__Prompt__.
Restate word for word the lines beginning with the one that contains "yellow plate B9:D10" and ending at the bottom of the records below, both included.

(Records drawn from a dataset)
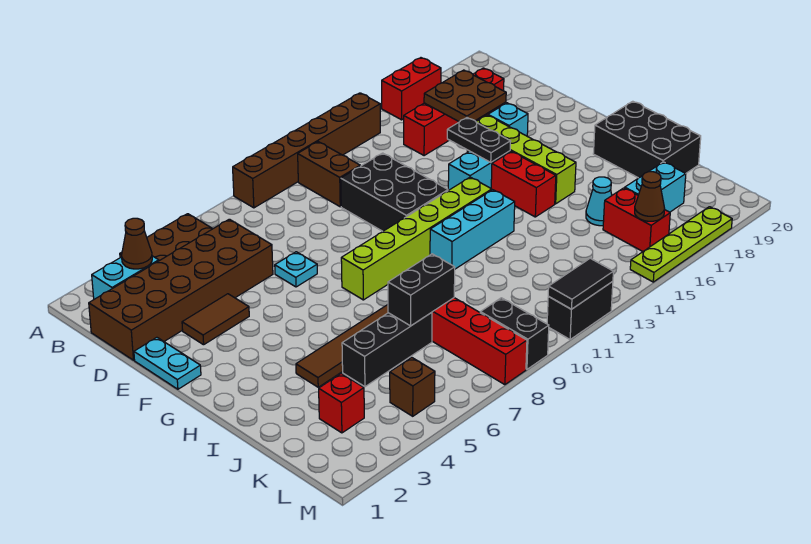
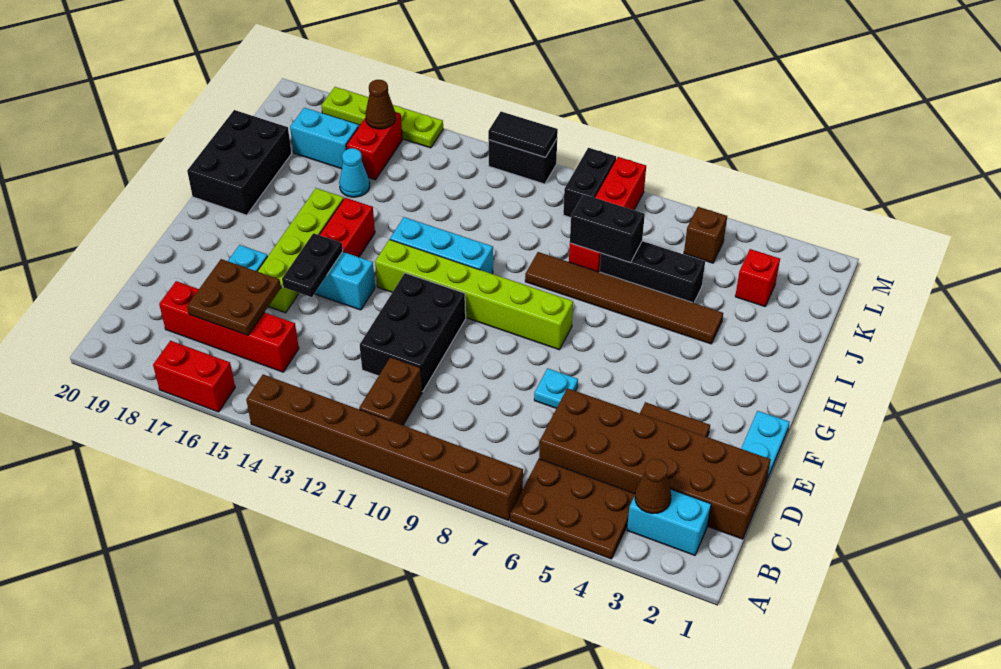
brown brick A9:A14 level 1 -> brown brick A7:A14 level 1

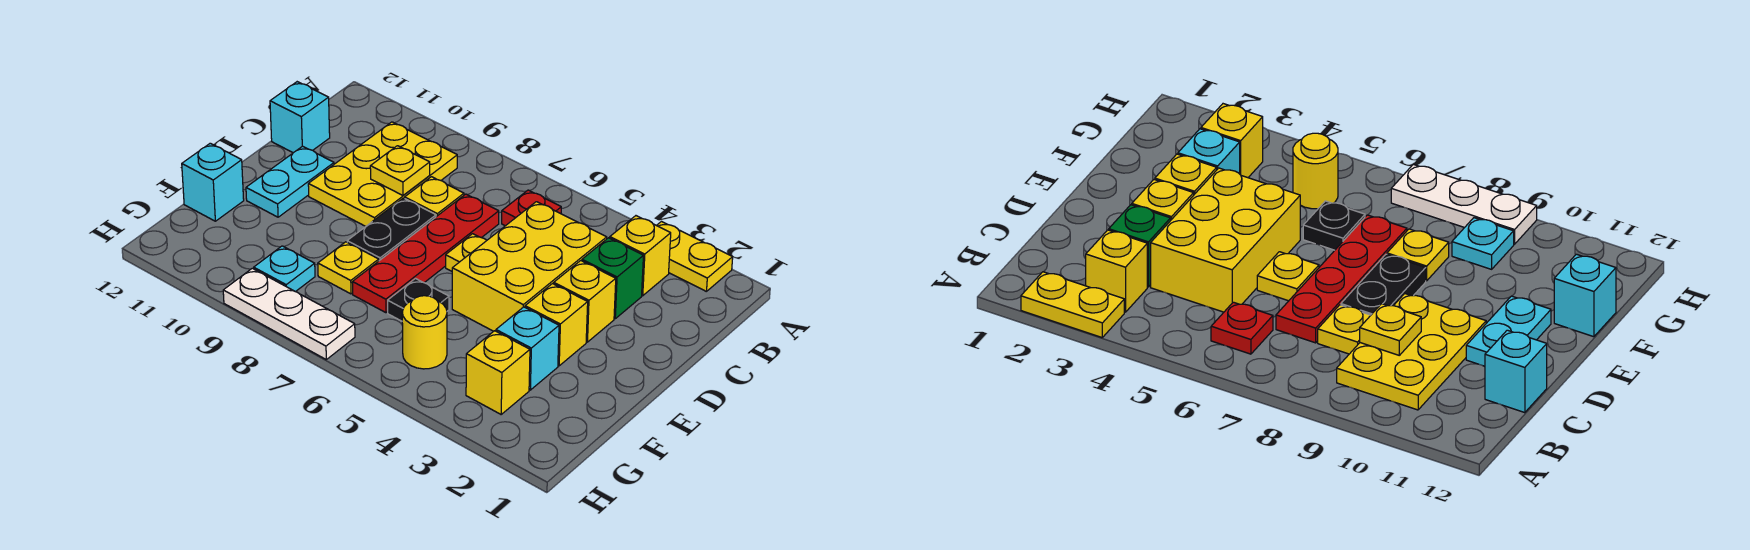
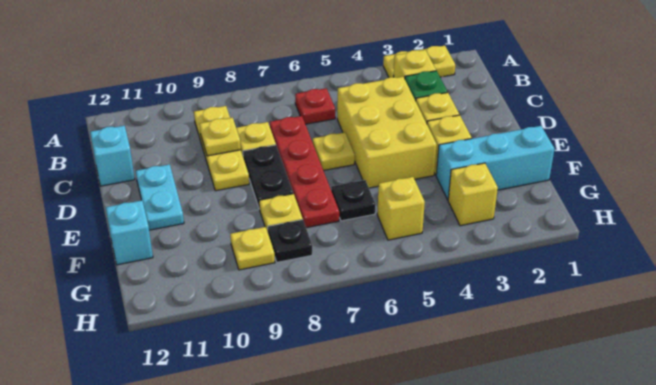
yellow plate B9:D10 level 1 -> yellow plate B9:D9 level 1
cyan brick F3 level 1 -> cyan brick F1:F3 level 1
yellow round brick G5 level 1 -> yellow brick G5 level 1
none -> black plate G8 level 1
cyan plate G9 level 1 -> yellow plate G9 level 1
white plate H7:H9 level 1 -> none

__Exercise solution__.
yellow plate B9:D10 level 1 -> yellow plate B9:D9 level 1
cyan brick F3 level 1 -> cyan brick F1:F3 level 1
yellow round brick G5 level 1 -> yellow brick G5 level 1
none -> black plate G8 level 1
cyan plate G9 level 1 -> yellow plate G9 level 1
white plate H7:H9 level 1 -> none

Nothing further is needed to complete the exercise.